EXERCISE: Write out the entries exactly. None of the pictures should appear in the copy.

DATA EXCERPTS:

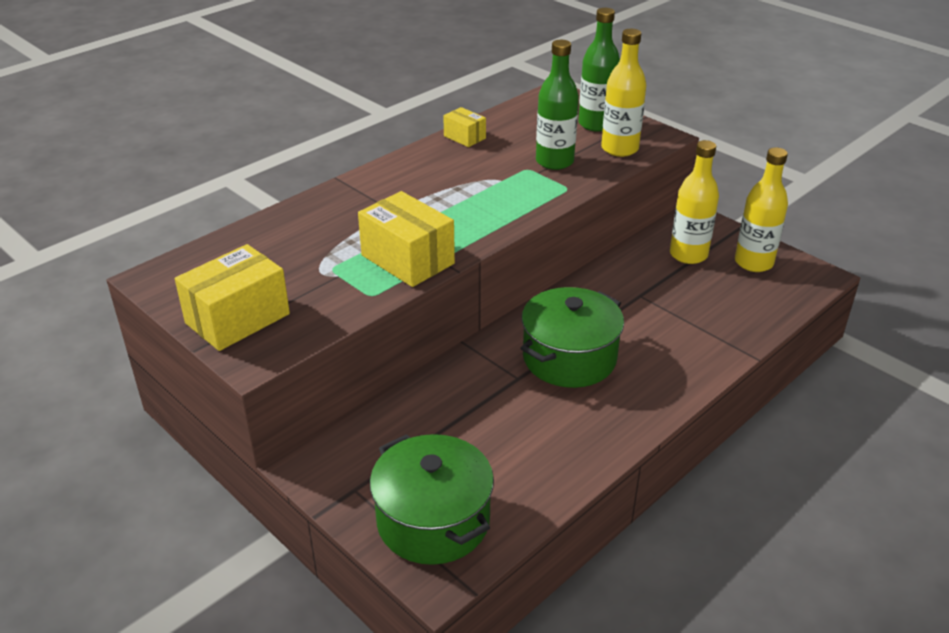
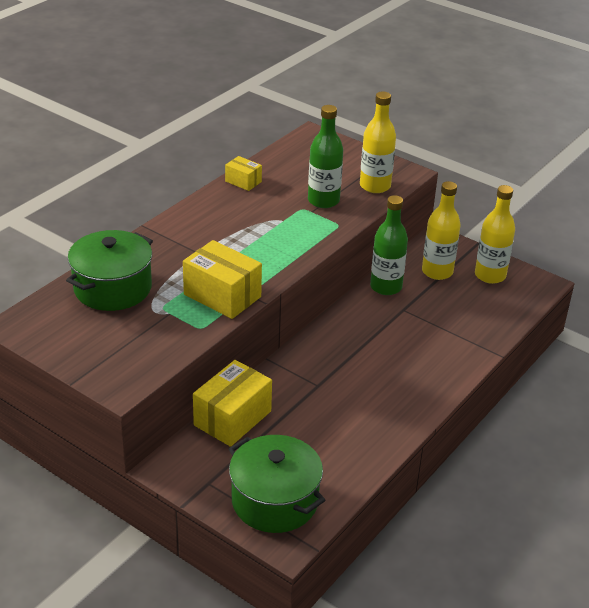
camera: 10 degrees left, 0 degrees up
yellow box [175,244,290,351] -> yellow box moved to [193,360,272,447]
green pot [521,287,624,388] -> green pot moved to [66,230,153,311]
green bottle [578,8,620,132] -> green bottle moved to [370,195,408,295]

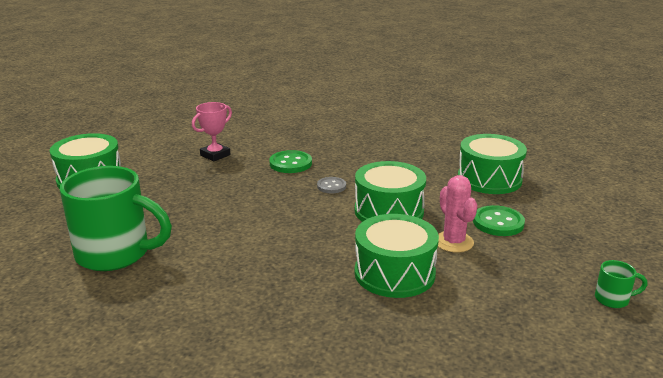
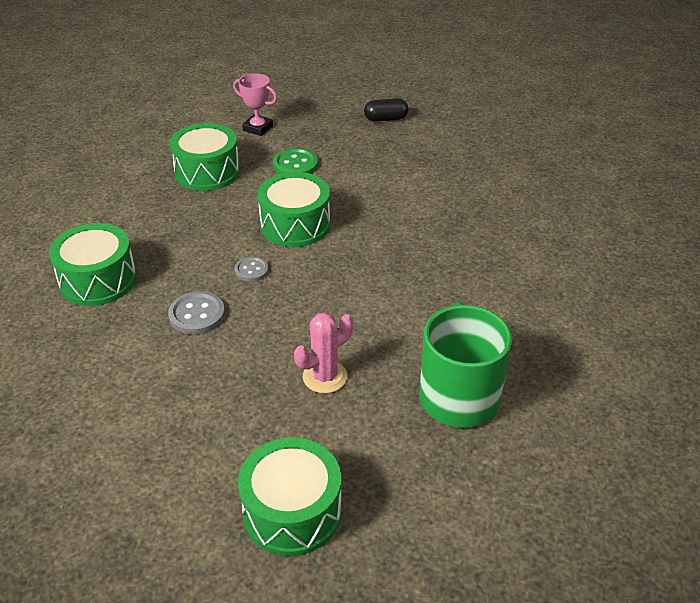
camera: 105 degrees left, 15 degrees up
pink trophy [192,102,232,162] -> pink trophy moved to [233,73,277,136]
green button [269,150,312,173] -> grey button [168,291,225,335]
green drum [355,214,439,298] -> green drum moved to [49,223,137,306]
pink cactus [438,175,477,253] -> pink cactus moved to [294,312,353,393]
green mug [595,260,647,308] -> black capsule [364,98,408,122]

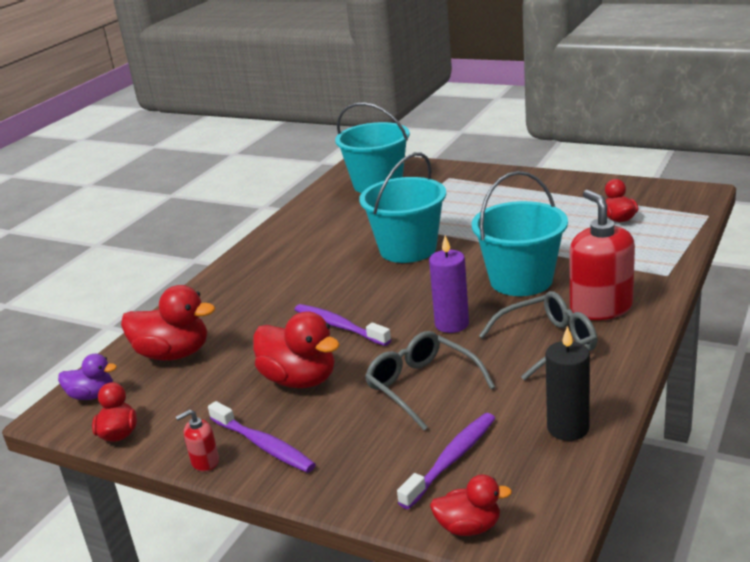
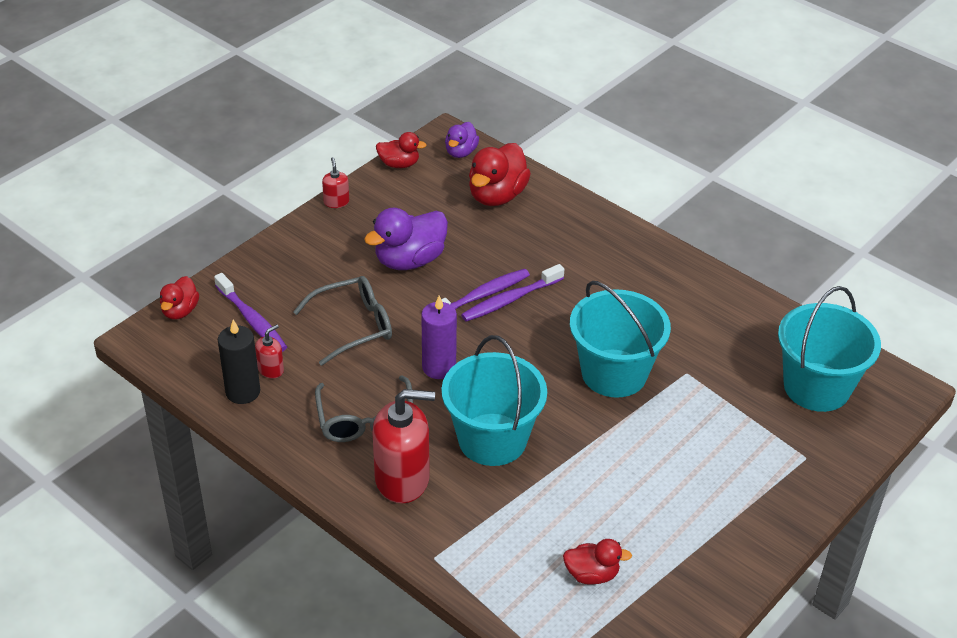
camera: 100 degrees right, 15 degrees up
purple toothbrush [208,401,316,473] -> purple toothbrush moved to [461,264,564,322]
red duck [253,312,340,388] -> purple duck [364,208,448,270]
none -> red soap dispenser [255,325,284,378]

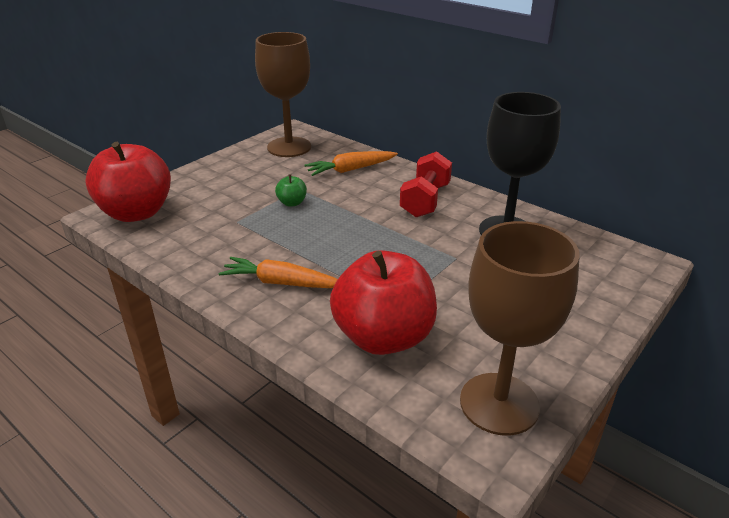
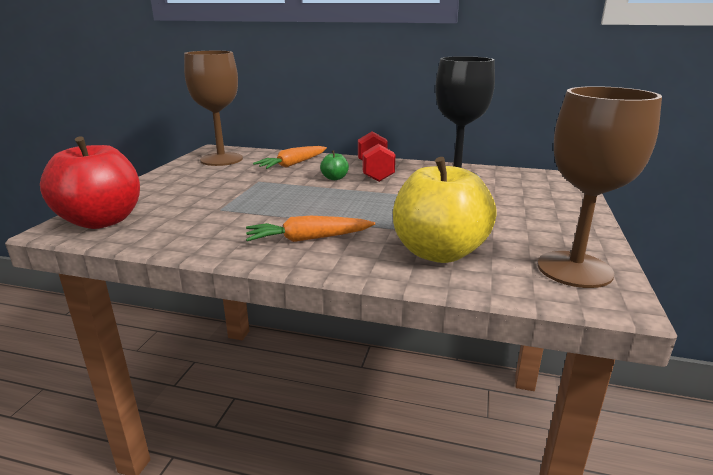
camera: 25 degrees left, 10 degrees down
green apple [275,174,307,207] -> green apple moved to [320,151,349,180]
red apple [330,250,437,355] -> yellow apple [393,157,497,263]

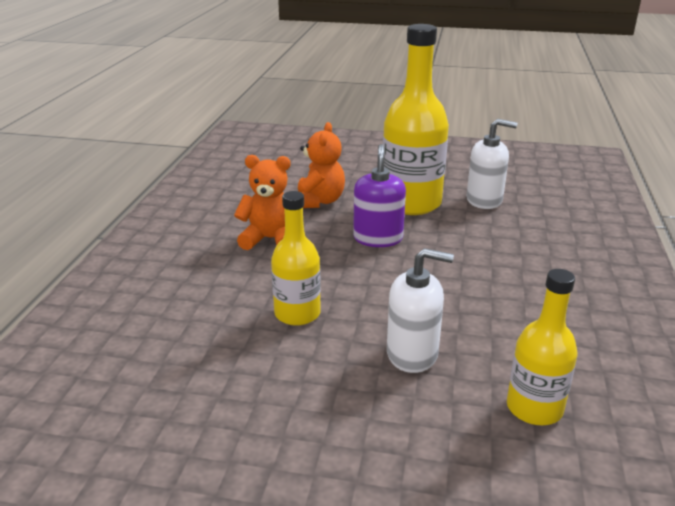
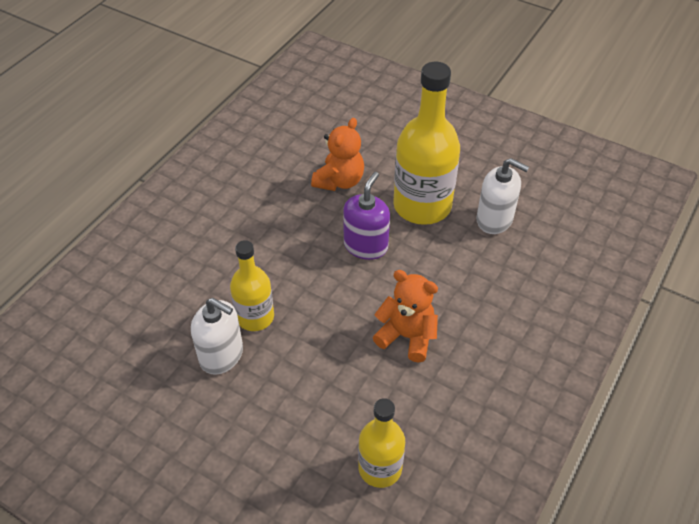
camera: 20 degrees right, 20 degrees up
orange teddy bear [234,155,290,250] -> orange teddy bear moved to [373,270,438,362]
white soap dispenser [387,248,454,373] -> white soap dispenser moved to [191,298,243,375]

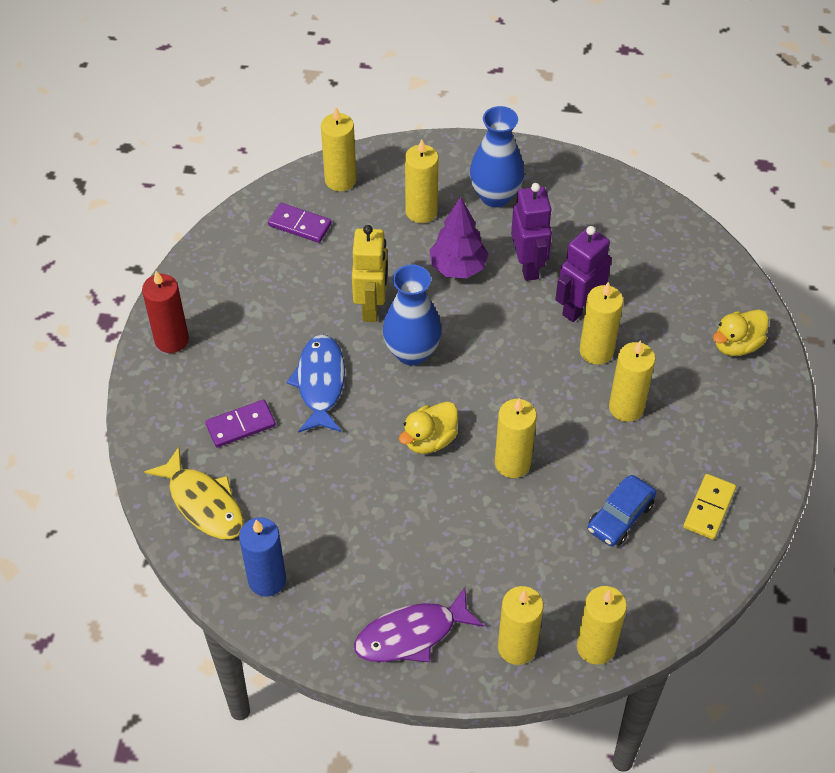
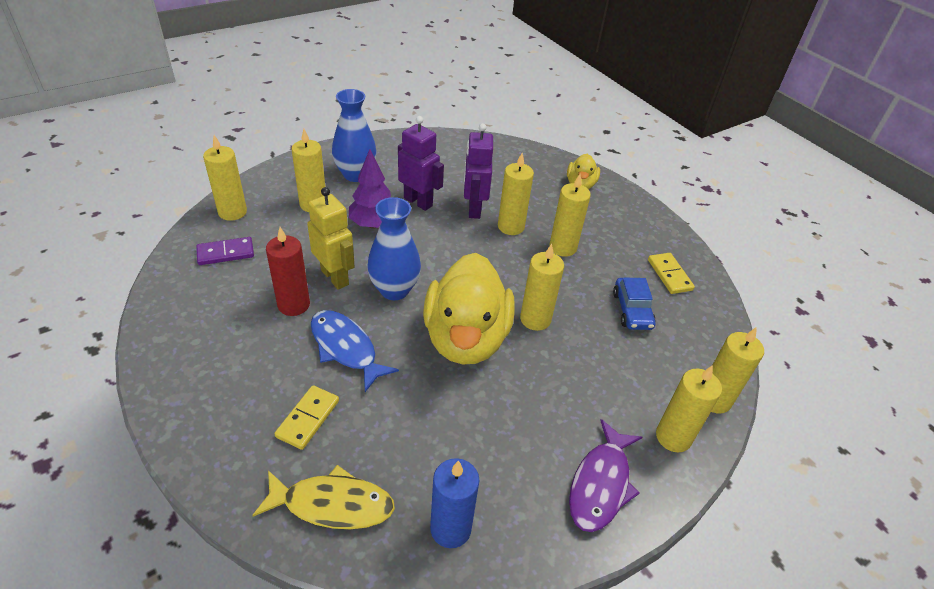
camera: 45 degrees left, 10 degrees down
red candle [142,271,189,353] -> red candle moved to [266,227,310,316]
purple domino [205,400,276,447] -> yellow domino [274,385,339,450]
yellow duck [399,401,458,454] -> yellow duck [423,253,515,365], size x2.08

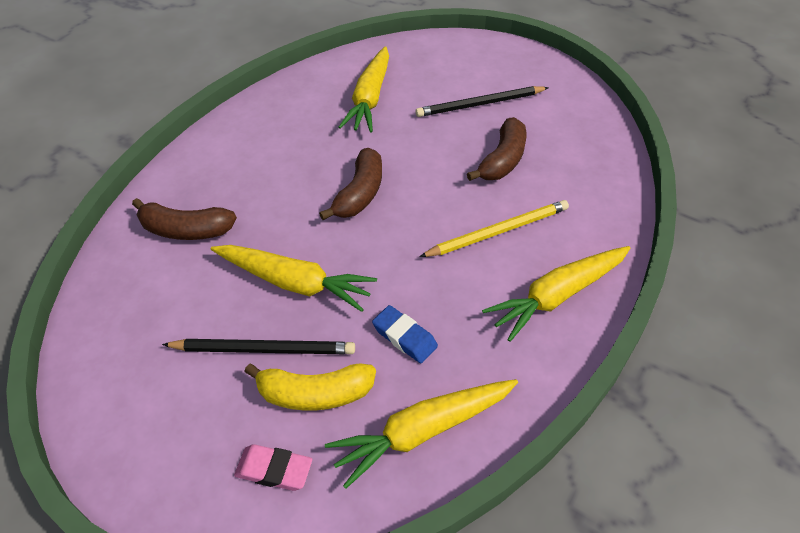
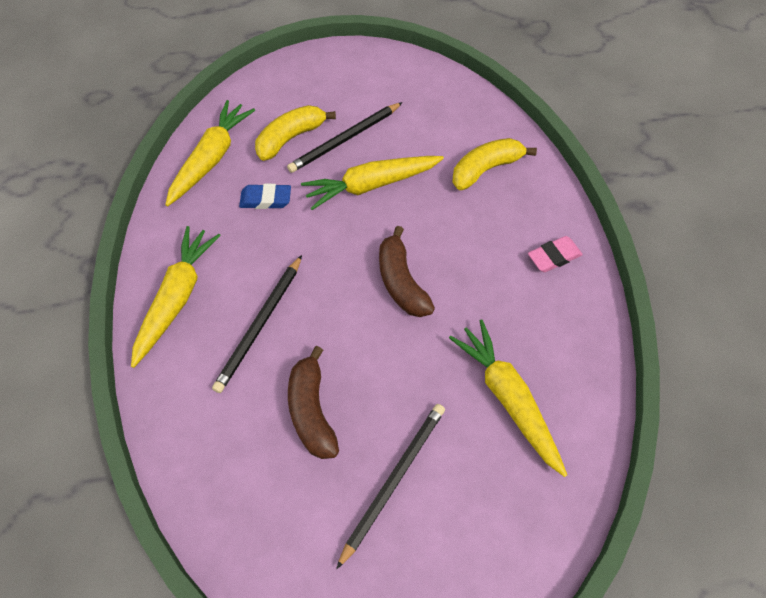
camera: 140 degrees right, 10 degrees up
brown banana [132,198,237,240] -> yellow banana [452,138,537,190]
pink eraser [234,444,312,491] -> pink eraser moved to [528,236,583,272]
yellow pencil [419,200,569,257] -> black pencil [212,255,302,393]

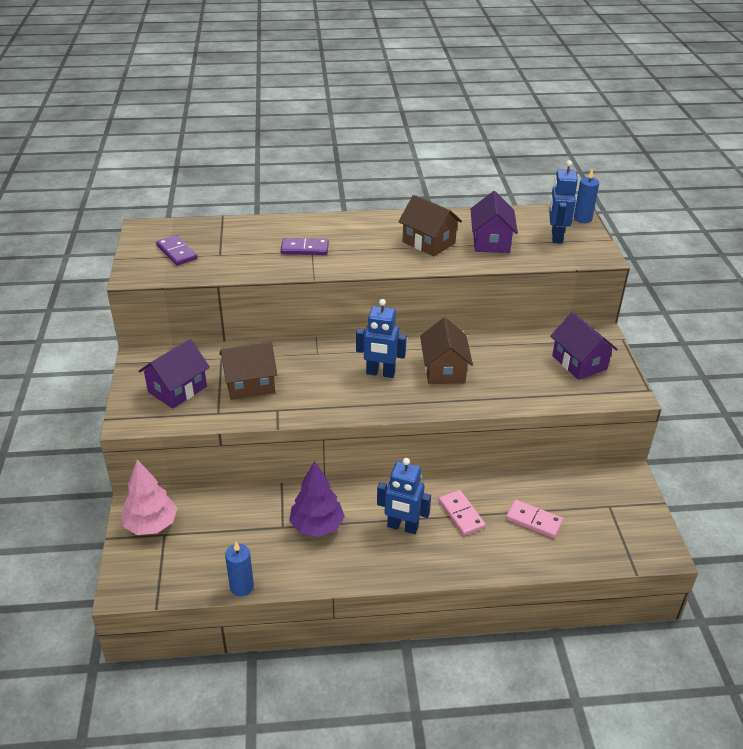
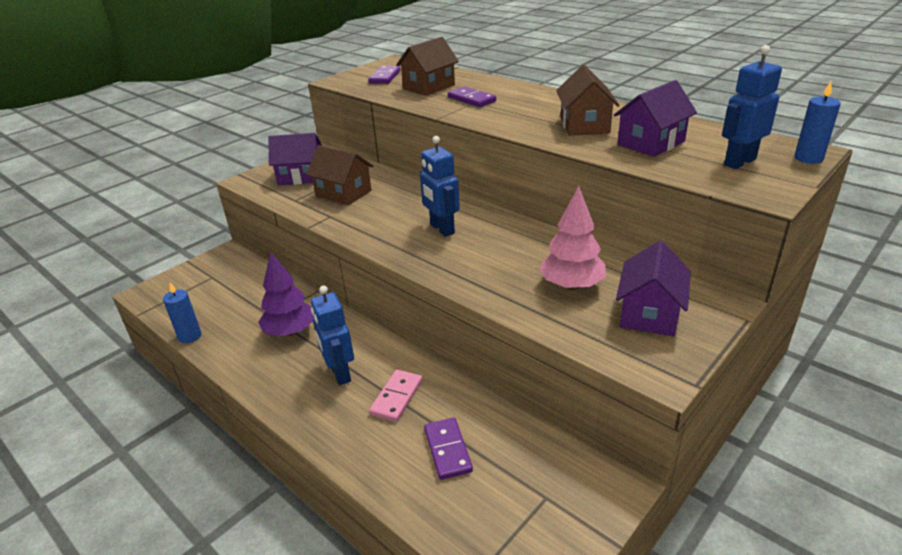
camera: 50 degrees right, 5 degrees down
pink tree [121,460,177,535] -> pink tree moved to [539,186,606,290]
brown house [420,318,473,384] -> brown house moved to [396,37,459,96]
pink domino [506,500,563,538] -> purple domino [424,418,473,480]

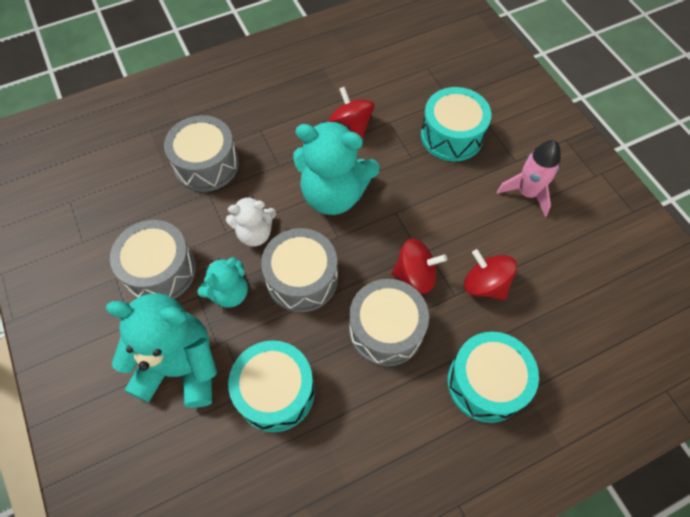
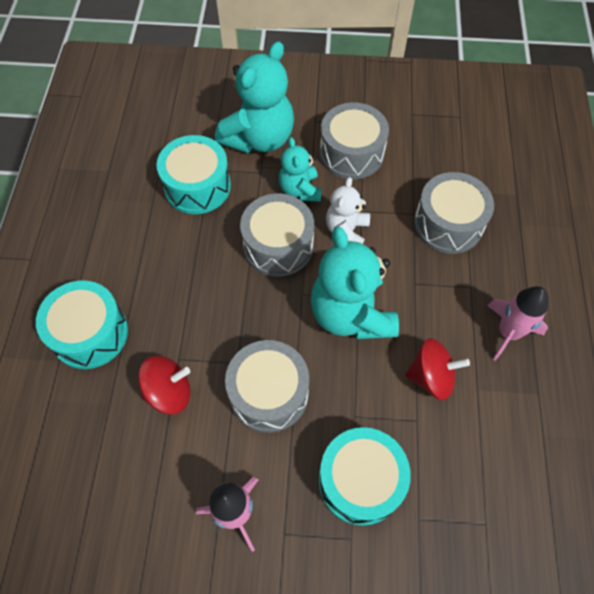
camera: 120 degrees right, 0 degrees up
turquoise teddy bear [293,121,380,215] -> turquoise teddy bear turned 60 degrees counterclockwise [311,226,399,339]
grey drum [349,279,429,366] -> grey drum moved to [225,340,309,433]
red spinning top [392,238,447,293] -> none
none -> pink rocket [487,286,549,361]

TASK SOLUTION:
camera: 10 degrees left, 0 degrees up
yellow box [175,244,290,351] -> yellow box moved to [193,360,272,447]
green pot [521,287,624,388] -> green pot moved to [66,230,153,311]
green bottle [578,8,620,132] -> green bottle moved to [370,195,408,295]

camera: 105 degrees left, 15 degrees up
pink trophy [192,102,232,162] -> pink trophy moved to [233,73,277,136]
green button [269,150,312,173] -> grey button [168,291,225,335]
green drum [355,214,439,298] -> green drum moved to [49,223,137,306]
pink cactus [438,175,477,253] -> pink cactus moved to [294,312,353,393]
green mug [595,260,647,308] -> black capsule [364,98,408,122]

camera: 100 degrees right, 15 degrees up
purple toothbrush [208,401,316,473] -> purple toothbrush moved to [461,264,564,322]
red duck [253,312,340,388] -> purple duck [364,208,448,270]
none -> red soap dispenser [255,325,284,378]

camera: 25 degrees left, 10 degrees down
green apple [275,174,307,207] -> green apple moved to [320,151,349,180]
red apple [330,250,437,355] -> yellow apple [393,157,497,263]

camera: 20 degrees right, 20 degrees up
orange teddy bear [234,155,290,250] -> orange teddy bear moved to [373,270,438,362]
white soap dispenser [387,248,454,373] -> white soap dispenser moved to [191,298,243,375]

camera: 45 degrees left, 10 degrees down
red candle [142,271,189,353] -> red candle moved to [266,227,310,316]
purple domino [205,400,276,447] -> yellow domino [274,385,339,450]
yellow duck [399,401,458,454] -> yellow duck [423,253,515,365], size x2.08

camera: 140 degrees right, 10 degrees up
brown banana [132,198,237,240] -> yellow banana [452,138,537,190]
pink eraser [234,444,312,491] -> pink eraser moved to [528,236,583,272]
yellow pencil [419,200,569,257] -> black pencil [212,255,302,393]

camera: 50 degrees right, 5 degrees down
pink tree [121,460,177,535] -> pink tree moved to [539,186,606,290]
brown house [420,318,473,384] -> brown house moved to [396,37,459,96]
pink domino [506,500,563,538] -> purple domino [424,418,473,480]

camera: 120 degrees right, 0 degrees up
turquoise teddy bear [293,121,380,215] -> turquoise teddy bear turned 60 degrees counterclockwise [311,226,399,339]
grey drum [349,279,429,366] -> grey drum moved to [225,340,309,433]
red spinning top [392,238,447,293] -> none
none -> pink rocket [487,286,549,361]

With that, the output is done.